**Dataset extract:**

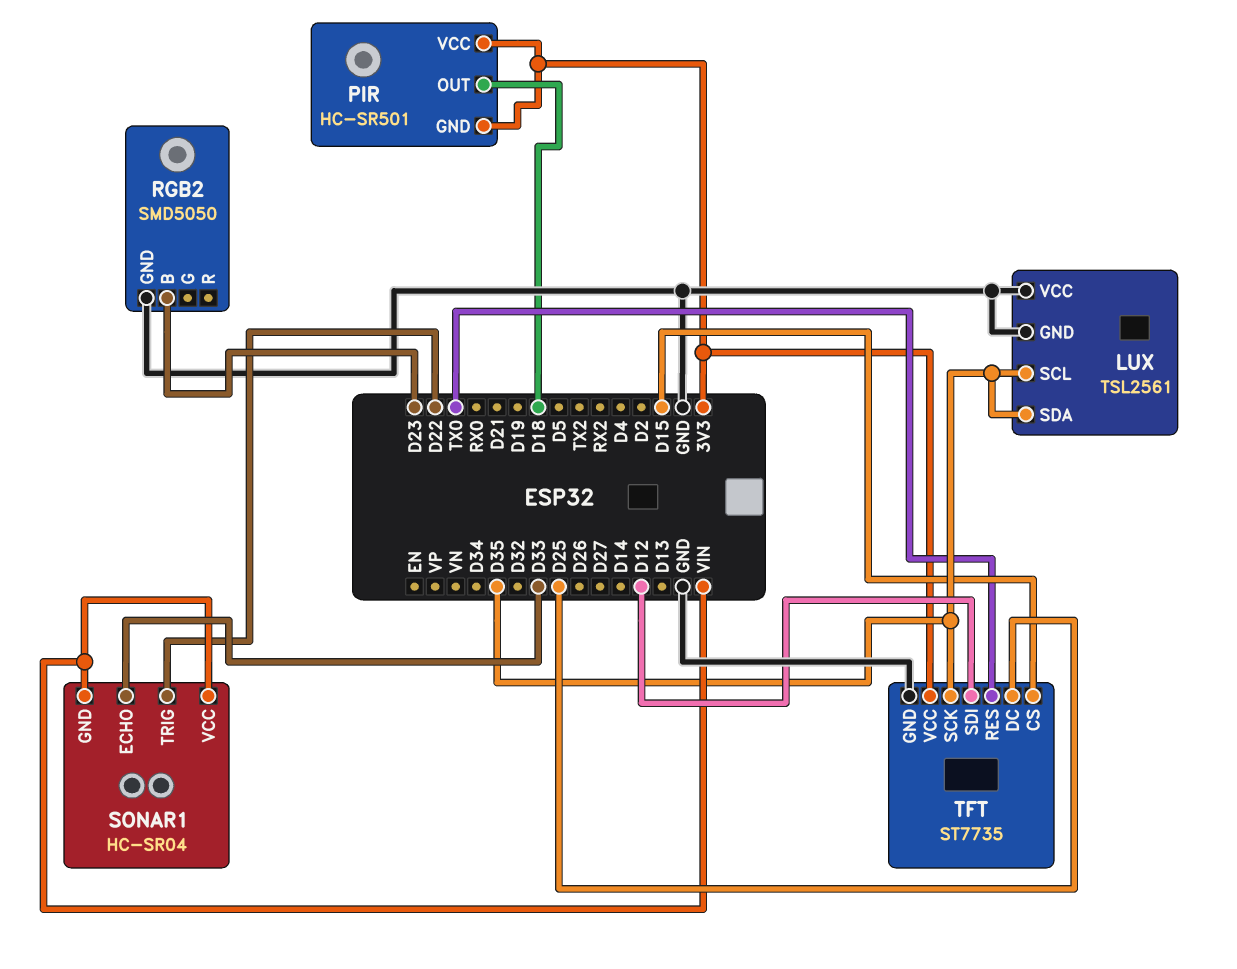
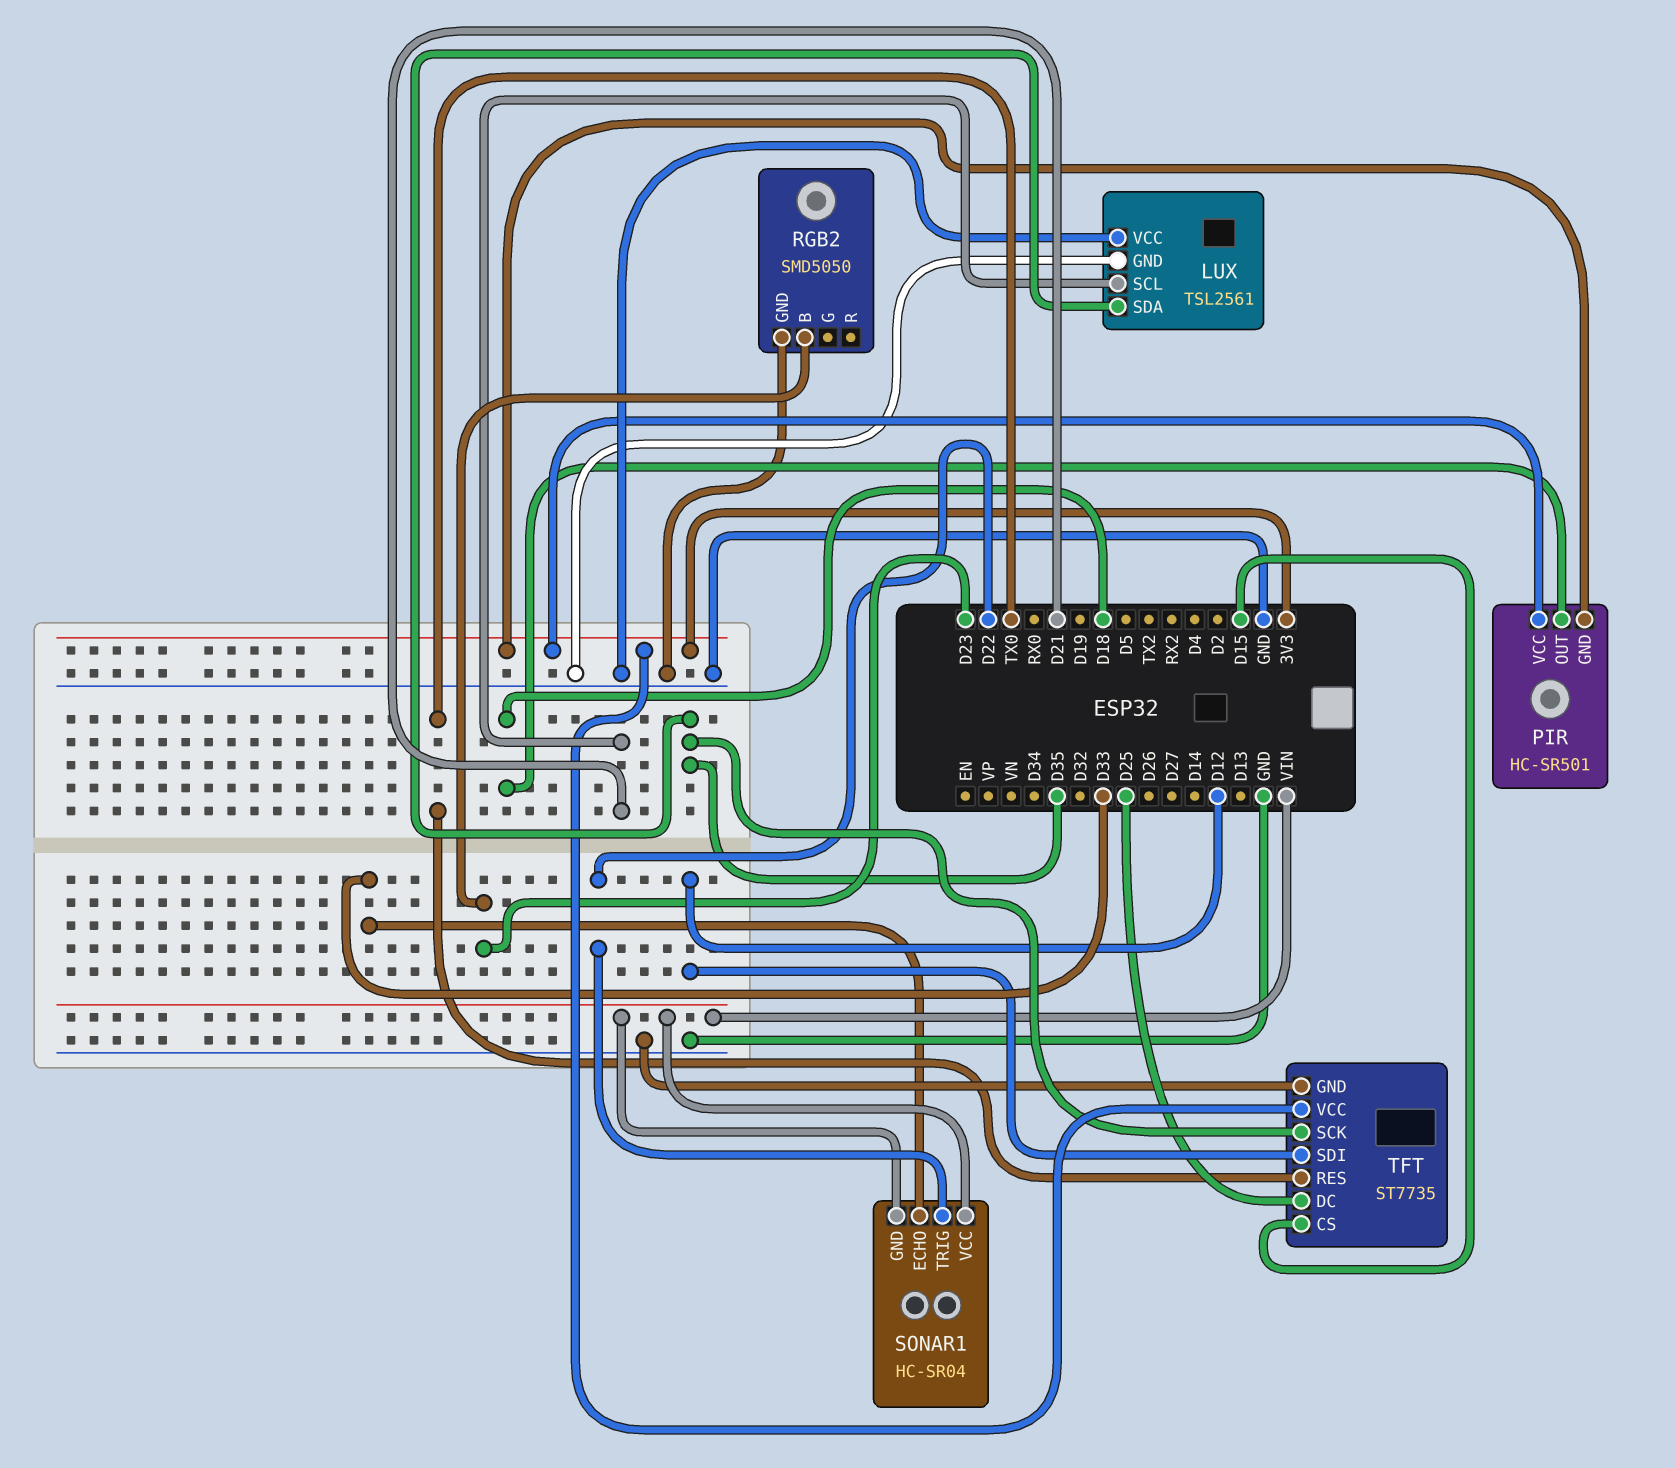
LUX pin SCL: D35 -> D21

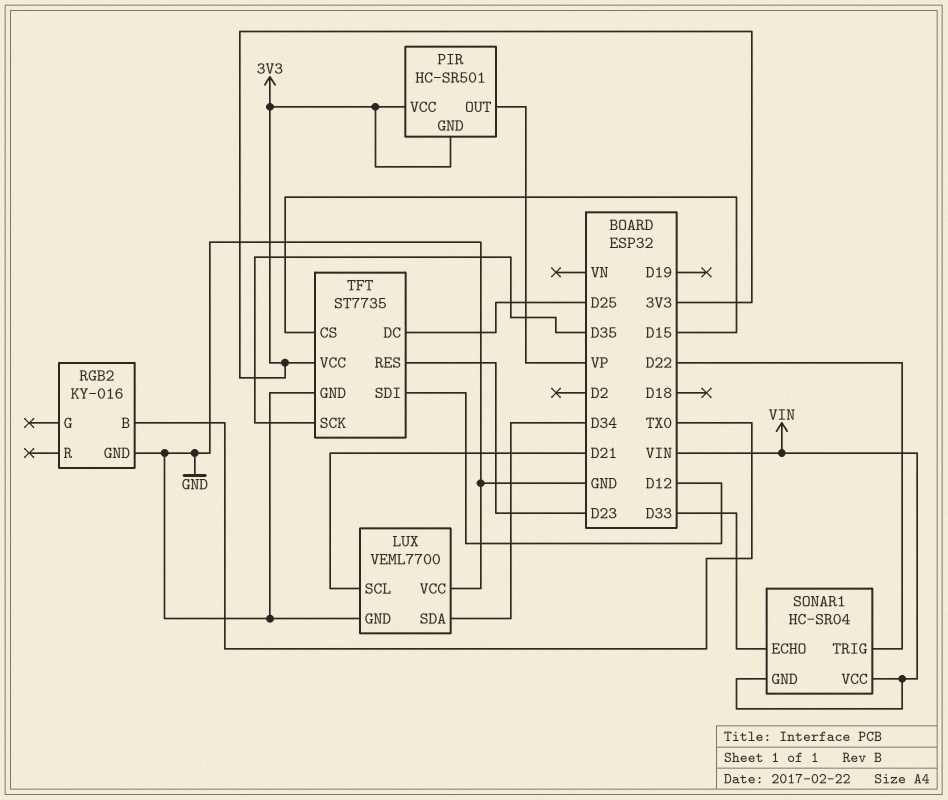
LUX: TSL2561 -> VEML7700
LUX pin SDA: D35 -> D34
PIR pin OUT: D18 -> VP
RGB2: SMD5050 -> KY-016
RGB2 pin B: D23 -> TX0
TFT pin RES: TX0 -> D23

**Task item:** Would you give the data above again word for word, minus the pictures?

**Result for this exercise:**
LUX pin SCL: D35 -> D21

LUX: TSL2561 -> VEML7700
LUX pin SDA: D35 -> D34
PIR pin OUT: D18 -> VP
RGB2: SMD5050 -> KY-016
RGB2 pin B: D23 -> TX0
TFT pin RES: TX0 -> D23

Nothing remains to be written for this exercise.